DATASET:
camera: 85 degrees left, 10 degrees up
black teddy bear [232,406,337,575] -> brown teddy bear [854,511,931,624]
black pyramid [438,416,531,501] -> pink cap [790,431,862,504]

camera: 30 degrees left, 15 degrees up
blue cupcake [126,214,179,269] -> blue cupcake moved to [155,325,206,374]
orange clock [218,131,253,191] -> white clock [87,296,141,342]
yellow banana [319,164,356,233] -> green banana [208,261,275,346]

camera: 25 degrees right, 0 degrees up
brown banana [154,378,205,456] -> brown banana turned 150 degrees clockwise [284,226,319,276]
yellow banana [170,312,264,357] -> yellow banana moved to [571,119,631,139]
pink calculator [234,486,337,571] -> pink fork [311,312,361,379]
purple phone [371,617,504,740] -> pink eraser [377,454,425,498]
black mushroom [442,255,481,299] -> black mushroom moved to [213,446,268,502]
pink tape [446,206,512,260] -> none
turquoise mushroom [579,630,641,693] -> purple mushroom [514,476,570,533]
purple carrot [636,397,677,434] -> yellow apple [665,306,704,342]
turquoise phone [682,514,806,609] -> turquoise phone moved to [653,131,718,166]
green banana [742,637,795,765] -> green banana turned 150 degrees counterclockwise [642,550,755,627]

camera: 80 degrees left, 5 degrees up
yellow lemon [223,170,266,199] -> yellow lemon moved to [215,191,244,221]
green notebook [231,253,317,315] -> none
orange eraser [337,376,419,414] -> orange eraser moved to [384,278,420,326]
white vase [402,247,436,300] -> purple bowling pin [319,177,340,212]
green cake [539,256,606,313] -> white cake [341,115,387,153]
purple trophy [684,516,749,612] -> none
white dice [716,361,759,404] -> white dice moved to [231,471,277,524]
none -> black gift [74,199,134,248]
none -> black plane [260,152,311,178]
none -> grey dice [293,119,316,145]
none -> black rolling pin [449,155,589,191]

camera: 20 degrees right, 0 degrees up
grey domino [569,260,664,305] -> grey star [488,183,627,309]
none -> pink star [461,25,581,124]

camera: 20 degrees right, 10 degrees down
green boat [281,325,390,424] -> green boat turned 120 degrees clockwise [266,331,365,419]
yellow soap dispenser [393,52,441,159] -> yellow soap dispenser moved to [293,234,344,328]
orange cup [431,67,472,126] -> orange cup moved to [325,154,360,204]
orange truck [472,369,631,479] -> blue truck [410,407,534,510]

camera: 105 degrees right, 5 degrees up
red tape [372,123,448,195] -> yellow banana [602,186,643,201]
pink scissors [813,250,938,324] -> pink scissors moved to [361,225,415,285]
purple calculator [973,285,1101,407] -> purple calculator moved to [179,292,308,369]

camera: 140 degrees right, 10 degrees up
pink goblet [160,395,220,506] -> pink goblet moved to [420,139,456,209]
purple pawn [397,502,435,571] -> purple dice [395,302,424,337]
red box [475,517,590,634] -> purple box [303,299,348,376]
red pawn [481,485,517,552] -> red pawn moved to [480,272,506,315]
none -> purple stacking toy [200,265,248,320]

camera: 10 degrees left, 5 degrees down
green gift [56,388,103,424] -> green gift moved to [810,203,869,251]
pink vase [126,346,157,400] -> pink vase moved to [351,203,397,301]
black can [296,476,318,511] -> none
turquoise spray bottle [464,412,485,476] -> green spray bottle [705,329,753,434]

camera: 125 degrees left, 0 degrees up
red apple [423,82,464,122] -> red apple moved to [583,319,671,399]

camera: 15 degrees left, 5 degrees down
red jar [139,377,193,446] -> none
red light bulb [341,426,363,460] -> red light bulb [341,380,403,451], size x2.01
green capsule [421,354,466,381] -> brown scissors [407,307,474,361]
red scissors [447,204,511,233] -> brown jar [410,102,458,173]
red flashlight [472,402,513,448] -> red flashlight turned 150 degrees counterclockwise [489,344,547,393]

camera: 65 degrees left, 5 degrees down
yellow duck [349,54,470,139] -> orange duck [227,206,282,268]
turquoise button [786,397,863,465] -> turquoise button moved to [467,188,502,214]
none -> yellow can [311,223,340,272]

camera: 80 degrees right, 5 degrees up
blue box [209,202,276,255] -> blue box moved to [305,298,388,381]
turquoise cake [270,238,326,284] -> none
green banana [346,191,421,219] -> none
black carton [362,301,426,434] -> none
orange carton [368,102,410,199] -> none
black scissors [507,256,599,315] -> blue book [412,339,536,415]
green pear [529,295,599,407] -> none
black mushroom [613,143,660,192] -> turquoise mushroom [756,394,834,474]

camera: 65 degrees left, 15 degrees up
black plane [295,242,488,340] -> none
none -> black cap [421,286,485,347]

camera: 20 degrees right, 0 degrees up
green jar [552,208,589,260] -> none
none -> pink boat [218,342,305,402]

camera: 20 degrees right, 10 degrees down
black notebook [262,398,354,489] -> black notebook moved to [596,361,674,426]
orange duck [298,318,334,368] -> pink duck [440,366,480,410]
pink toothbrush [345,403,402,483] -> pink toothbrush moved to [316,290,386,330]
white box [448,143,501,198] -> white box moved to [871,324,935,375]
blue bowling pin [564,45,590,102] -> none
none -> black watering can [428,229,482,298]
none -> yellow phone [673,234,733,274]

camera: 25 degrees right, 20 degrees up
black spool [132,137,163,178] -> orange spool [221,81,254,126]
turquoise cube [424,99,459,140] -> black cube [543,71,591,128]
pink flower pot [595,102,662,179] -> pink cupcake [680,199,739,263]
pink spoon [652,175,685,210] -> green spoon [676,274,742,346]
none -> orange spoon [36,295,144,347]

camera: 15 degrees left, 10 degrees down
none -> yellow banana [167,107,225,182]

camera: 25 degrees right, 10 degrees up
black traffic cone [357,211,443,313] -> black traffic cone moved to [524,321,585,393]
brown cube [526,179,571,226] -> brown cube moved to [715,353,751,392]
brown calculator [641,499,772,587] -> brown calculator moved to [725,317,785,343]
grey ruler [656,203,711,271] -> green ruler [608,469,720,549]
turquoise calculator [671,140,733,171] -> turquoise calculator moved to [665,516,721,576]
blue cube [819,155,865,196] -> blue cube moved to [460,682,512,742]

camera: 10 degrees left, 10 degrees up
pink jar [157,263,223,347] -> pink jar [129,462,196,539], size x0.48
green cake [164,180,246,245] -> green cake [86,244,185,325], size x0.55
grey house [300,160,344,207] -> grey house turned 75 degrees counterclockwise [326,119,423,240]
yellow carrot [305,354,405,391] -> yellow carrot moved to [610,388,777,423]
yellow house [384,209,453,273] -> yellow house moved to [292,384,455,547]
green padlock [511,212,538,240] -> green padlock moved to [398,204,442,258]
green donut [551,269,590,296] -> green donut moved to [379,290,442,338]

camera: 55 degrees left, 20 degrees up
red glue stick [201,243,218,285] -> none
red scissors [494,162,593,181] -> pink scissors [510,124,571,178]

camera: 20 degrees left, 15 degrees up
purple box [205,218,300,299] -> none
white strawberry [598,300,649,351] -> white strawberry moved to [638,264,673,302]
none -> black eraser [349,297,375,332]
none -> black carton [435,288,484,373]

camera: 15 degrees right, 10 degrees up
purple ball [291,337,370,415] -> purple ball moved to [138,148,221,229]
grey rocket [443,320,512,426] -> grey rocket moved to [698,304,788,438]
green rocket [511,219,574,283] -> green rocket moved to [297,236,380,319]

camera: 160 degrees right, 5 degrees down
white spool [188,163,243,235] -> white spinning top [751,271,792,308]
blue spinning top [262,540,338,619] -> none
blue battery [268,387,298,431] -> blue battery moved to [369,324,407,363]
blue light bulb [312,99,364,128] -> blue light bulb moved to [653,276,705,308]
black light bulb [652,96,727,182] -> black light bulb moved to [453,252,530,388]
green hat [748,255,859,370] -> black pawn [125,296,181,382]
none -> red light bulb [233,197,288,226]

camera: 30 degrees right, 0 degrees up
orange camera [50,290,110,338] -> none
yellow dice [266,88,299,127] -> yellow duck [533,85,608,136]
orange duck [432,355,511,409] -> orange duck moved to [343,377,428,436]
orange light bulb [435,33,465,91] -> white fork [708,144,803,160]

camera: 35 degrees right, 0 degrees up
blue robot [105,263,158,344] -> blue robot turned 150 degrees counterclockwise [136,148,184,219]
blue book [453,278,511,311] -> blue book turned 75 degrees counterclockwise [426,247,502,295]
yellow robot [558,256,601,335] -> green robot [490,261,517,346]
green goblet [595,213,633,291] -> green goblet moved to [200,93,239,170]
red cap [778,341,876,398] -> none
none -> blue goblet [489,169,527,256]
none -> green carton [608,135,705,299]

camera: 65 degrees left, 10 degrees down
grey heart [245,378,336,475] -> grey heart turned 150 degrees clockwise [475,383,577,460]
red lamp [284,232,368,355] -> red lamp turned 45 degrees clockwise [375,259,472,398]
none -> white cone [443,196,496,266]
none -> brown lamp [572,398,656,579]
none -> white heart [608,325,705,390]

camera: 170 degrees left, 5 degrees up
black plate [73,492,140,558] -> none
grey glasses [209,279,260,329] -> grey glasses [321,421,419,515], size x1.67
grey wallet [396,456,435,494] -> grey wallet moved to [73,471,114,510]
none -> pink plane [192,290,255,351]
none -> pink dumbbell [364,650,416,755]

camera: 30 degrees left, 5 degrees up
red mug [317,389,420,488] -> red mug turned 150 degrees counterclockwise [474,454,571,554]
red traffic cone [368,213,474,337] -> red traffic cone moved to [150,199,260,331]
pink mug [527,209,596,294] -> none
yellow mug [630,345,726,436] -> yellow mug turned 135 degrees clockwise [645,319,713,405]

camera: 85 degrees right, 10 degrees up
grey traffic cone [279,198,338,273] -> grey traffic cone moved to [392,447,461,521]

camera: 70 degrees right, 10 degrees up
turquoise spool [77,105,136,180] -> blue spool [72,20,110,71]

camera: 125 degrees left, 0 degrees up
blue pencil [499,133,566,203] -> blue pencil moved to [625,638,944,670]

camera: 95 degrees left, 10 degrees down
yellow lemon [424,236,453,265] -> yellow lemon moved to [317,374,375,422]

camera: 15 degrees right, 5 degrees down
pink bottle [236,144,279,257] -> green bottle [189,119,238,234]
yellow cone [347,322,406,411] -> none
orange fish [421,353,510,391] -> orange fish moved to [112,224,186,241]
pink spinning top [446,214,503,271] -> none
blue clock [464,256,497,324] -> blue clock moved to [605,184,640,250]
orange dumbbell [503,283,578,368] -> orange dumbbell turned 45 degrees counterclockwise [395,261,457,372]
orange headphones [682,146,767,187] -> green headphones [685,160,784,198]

EXERCISE GOAL:
Everything from the line with "yellow banana [319,164,356,233]" through the line with "brown banana [154,378,205,456]" should be written out exactly as it appears above, end lines included, and nothing outside that range.

EXERCISE RESPONSE:
yellow banana [319,164,356,233] -> green banana [208,261,275,346]

camera: 25 degrees right, 0 degrees up
brown banana [154,378,205,456] -> brown banana turned 150 degrees clockwise [284,226,319,276]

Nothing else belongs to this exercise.